Material shown:
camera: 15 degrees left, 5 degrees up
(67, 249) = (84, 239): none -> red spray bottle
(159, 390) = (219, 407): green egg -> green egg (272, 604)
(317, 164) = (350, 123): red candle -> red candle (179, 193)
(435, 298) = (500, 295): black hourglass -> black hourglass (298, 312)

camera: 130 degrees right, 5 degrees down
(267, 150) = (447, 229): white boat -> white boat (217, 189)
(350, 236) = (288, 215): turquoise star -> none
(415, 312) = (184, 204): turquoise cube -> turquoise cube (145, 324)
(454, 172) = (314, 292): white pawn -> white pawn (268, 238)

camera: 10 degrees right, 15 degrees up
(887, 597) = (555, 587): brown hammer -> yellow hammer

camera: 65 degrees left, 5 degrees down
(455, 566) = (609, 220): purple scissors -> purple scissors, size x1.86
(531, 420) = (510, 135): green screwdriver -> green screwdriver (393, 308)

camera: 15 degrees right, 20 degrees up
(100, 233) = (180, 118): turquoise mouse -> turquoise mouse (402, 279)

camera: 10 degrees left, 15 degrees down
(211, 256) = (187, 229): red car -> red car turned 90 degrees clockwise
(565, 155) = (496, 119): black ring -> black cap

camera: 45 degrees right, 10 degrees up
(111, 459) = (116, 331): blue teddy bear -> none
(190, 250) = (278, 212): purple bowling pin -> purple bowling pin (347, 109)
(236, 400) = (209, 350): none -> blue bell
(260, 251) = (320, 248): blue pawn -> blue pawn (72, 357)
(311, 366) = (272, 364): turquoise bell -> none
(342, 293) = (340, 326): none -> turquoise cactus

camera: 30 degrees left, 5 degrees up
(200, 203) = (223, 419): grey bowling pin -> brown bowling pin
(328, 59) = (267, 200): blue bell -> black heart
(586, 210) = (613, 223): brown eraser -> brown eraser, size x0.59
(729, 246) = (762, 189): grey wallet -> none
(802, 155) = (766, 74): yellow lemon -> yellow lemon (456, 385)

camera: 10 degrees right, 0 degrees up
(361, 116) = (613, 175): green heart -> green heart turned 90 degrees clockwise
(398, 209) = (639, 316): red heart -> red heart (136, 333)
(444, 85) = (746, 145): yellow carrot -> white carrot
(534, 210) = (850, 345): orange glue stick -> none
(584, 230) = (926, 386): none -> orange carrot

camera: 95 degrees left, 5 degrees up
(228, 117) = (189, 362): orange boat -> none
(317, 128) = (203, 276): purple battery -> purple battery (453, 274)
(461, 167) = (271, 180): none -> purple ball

To do: Every line of the material must be duplicated exactly.

Expected output:
camera: 15 degrees left, 5 degrees up
(67, 249) = (84, 239): none -> red spray bottle
(159, 390) = (219, 407): green egg -> green egg (272, 604)
(317, 164) = (350, 123): red candle -> red candle (179, 193)
(435, 298) = (500, 295): black hourglass -> black hourglass (298, 312)

camera: 130 degrees right, 5 degrees down
(267, 150) = (447, 229): white boat -> white boat (217, 189)
(350, 236) = (288, 215): turquoise star -> none
(415, 312) = (184, 204): turquoise cube -> turquoise cube (145, 324)
(454, 172) = (314, 292): white pawn -> white pawn (268, 238)

camera: 10 degrees right, 15 degrees up
(887, 597) = (555, 587): brown hammer -> yellow hammer

camera: 65 degrees left, 5 degrees down
(455, 566) = (609, 220): purple scissors -> purple scissors, size x1.86
(531, 420) = (510, 135): green screwdriver -> green screwdriver (393, 308)

camera: 15 degrees right, 20 degrees up
(100, 233) = (180, 118): turquoise mouse -> turquoise mouse (402, 279)

camera: 10 degrees left, 15 degrees down
(211, 256) = (187, 229): red car -> red car turned 90 degrees clockwise
(565, 155) = (496, 119): black ring -> black cap

camera: 45 degrees right, 10 degrees up
(111, 459) = (116, 331): blue teddy bear -> none
(190, 250) = (278, 212): purple bowling pin -> purple bowling pin (347, 109)
(236, 400) = (209, 350): none -> blue bell
(260, 251) = (320, 248): blue pawn -> blue pawn (72, 357)
(311, 366) = (272, 364): turquoise bell -> none
(342, 293) = (340, 326): none -> turquoise cactus

camera: 30 degrees left, 5 degrees up
(200, 203) = (223, 419): grey bowling pin -> brown bowling pin
(328, 59) = (267, 200): blue bell -> black heart
(586, 210) = (613, 223): brown eraser -> brown eraser, size x0.59
(729, 246) = (762, 189): grey wallet -> none
(802, 155) = (766, 74): yellow lemon -> yellow lemon (456, 385)

camera: 10 degrees right, 0 degrees up
(361, 116) = (613, 175): green heart -> green heart turned 90 degrees clockwise
(398, 209) = (639, 316): red heart -> red heart (136, 333)
(444, 85) = (746, 145): yellow carrot -> white carrot
(534, 210) = (850, 345): orange glue stick -> none
(584, 230) = (926, 386): none -> orange carrot

camera: 95 degrees left, 5 degrees up
(228, 117) = (189, 362): orange boat -> none
(317, 128) = (203, 276): purple battery -> purple battery (453, 274)
(461, 167) = (271, 180): none -> purple ball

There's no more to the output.